++++ Data provided ++++

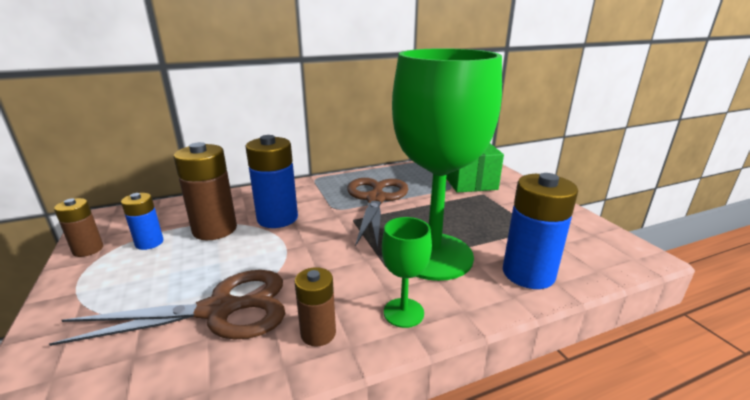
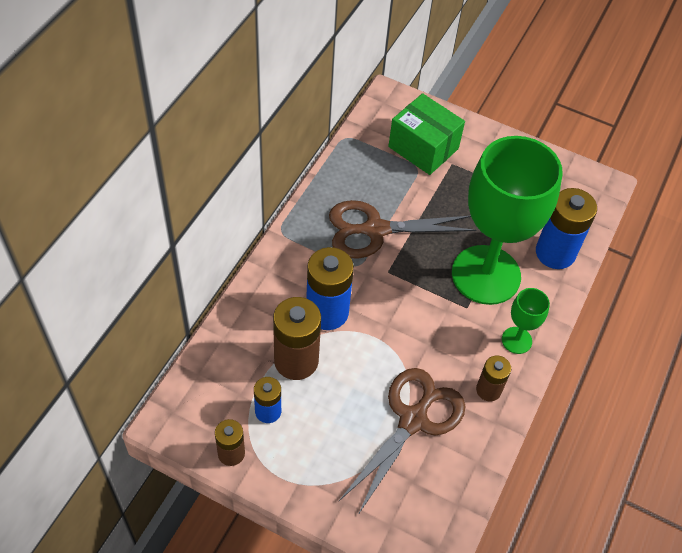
camera: 45 degrees left, 30 degrees up
brown scissors [347,178,408,250] -> brown scissors turned 60 degrees counterclockwise [329,200,476,259]

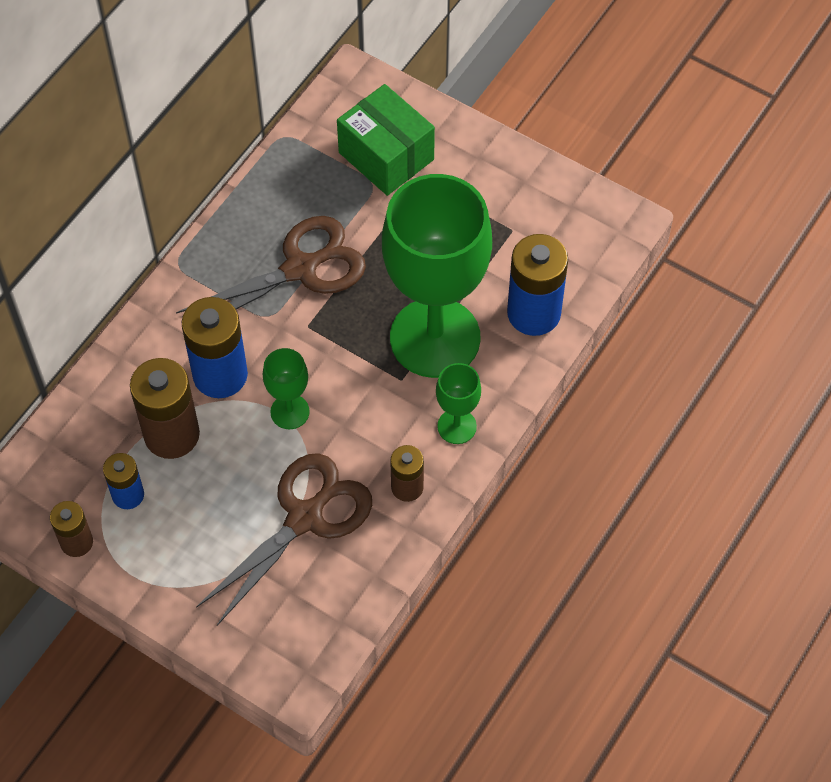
camera: 10 degrees right, 5 degrees up
brown scissors [329,200,476,259] -> brown scissors turned 150 degrees clockwise [176,216,366,314]
none -> green goblet [263,348,310,429]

++++

= The task =
Reproduce the lines above exactly, please, but not the pictures in them.

= Exercise result =
camera: 45 degrees left, 30 degrees up
brown scissors [347,178,408,250] -> brown scissors turned 60 degrees counterclockwise [329,200,476,259]

camera: 10 degrees right, 5 degrees up
brown scissors [329,200,476,259] -> brown scissors turned 150 degrees clockwise [176,216,366,314]
none -> green goblet [263,348,310,429]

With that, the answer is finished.